How many of the lines below have the word "square" in them? The answer is that number and nothing more.

**Shape scene image sequences**
◇ ◇ ◇ ◇ ◇ ◇ ◇
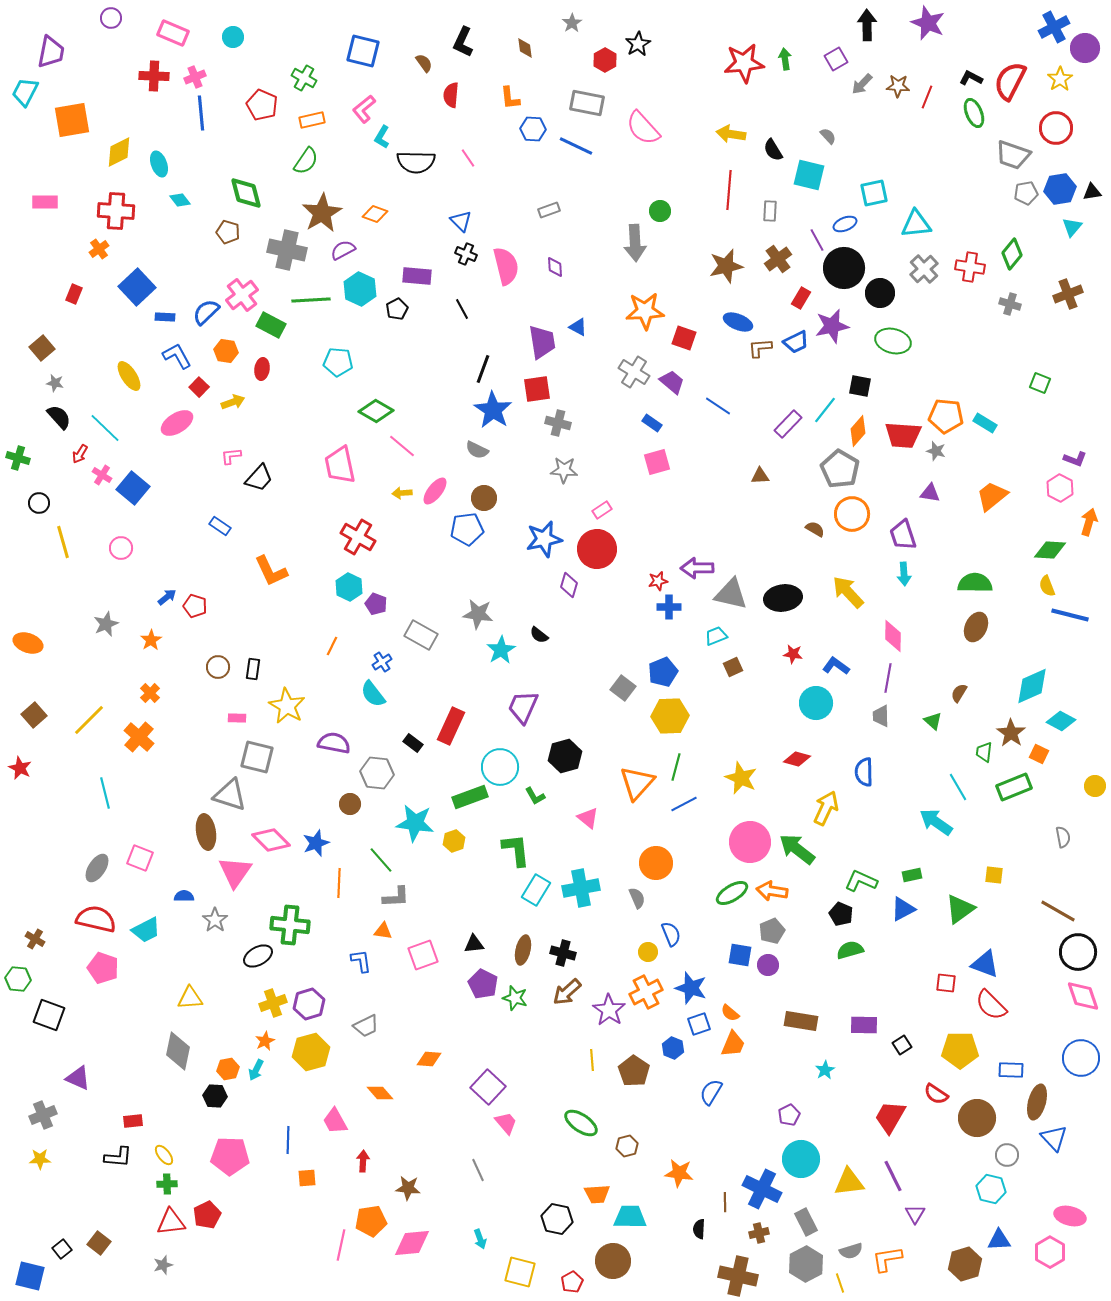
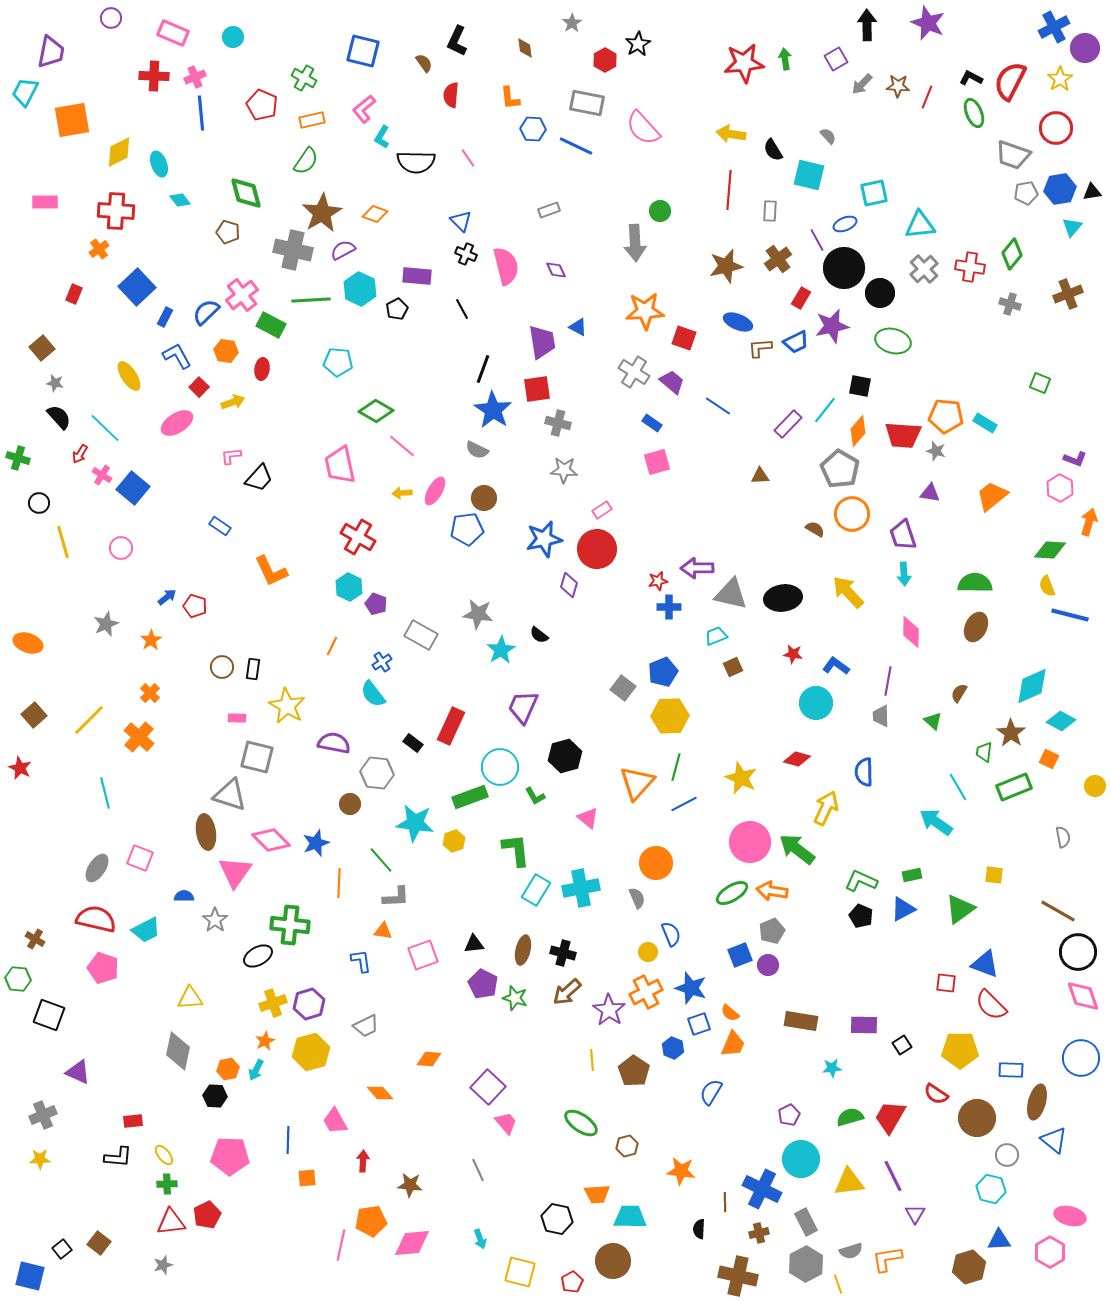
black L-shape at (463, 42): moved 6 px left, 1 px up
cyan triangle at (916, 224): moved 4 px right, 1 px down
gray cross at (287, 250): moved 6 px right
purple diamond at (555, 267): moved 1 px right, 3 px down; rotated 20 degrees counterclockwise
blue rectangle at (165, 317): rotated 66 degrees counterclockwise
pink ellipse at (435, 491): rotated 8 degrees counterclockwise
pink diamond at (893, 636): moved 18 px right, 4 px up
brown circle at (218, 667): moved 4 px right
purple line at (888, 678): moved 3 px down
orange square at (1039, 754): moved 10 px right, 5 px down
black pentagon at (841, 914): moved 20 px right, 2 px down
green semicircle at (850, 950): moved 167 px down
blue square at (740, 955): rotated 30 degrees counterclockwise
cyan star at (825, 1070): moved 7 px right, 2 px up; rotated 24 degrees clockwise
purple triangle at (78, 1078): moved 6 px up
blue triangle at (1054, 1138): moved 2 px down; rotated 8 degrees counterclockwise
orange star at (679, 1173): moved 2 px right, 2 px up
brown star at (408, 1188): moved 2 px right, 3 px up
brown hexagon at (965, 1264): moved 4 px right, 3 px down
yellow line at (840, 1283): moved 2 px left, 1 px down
◇ ◇ ◇ ◇ ◇ ◇ ◇
**FINISHED EXERCISE**
2